Activity =>
Every word in the data below belongs in your copy, exactly as given; the pictures do not.

Records from a collection =>
□ □ □ □ □ □ □

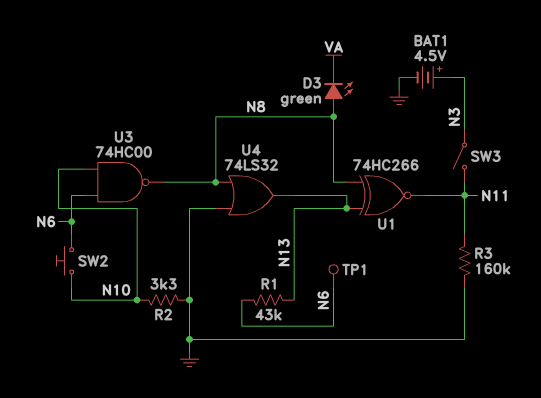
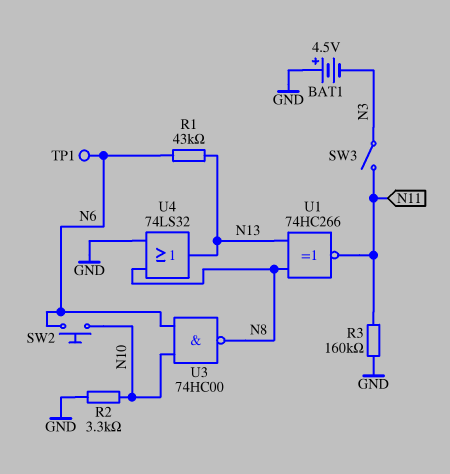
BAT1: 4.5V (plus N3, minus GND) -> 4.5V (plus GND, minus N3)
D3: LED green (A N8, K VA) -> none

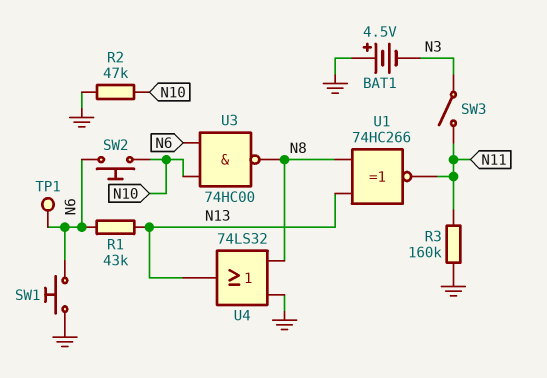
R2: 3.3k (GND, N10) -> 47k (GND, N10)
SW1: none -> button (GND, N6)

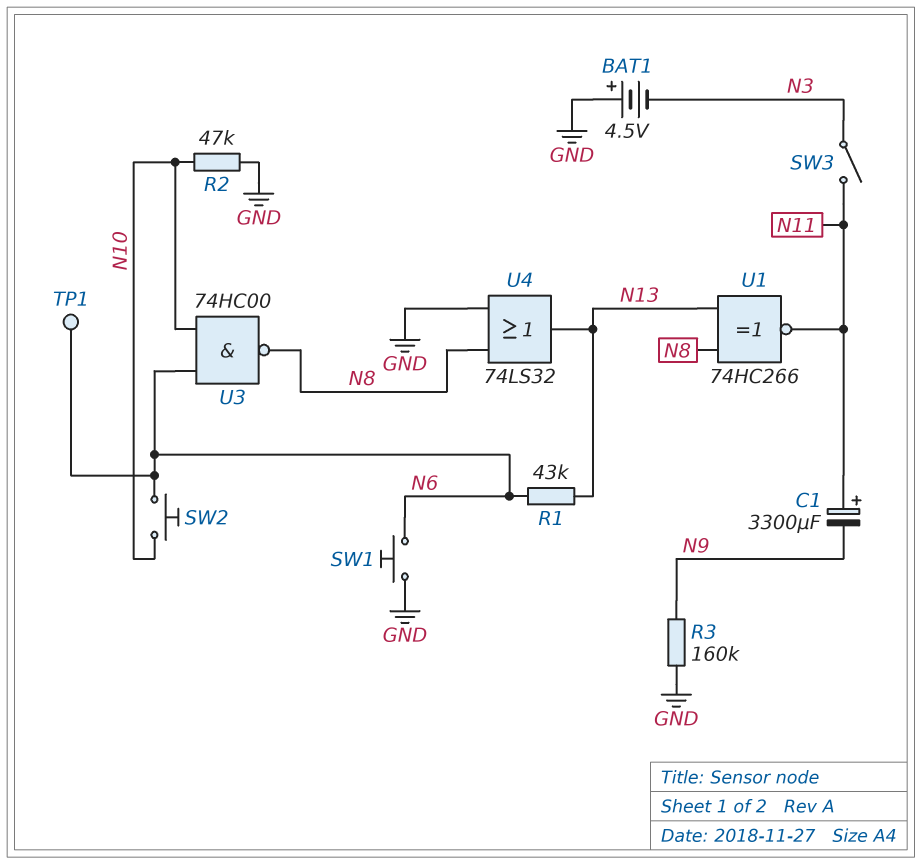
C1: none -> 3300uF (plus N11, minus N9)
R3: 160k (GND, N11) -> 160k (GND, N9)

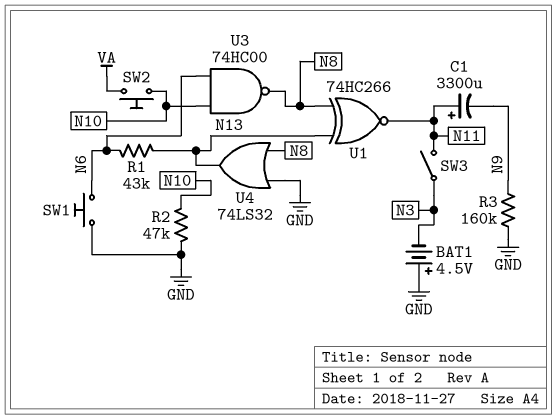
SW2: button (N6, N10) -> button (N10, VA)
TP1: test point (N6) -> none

□ □ □ □ □ □ □

Task response =>
BAT1: 4.5V (plus N3, minus GND) -> 4.5V (plus GND, minus N3)
D3: LED green (A N8, K VA) -> none

R2: 3.3k (GND, N10) -> 47k (GND, N10)
SW1: none -> button (GND, N6)

C1: none -> 3300uF (plus N11, minus N9)
R3: 160k (GND, N11) -> 160k (GND, N9)

SW2: button (N6, N10) -> button (N10, VA)
TP1: test point (N6) -> none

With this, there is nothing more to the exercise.